§ Instructions to follow
Set out exactly, line by line, the stretch of data below that begins at the line containing "turquoise traffic cone: 13 -> 12" and ends at the line containing "yellow vase: 10 -> 9", with both ends kept.

§ Data to use
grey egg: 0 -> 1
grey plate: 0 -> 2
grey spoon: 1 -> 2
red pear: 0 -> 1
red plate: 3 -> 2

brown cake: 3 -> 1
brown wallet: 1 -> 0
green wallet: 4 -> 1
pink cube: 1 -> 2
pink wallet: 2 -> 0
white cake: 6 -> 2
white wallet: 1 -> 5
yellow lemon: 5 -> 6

==

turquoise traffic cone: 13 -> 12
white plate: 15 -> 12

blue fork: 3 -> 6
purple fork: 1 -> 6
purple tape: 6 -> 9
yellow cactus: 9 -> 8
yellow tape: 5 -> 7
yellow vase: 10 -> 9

§ The answer
turquoise traffic cone: 13 -> 12
white plate: 15 -> 12

blue fork: 3 -> 6
purple fork: 1 -> 6
purple tape: 6 -> 9
yellow cactus: 9 -> 8
yellow tape: 5 -> 7
yellow vase: 10 -> 9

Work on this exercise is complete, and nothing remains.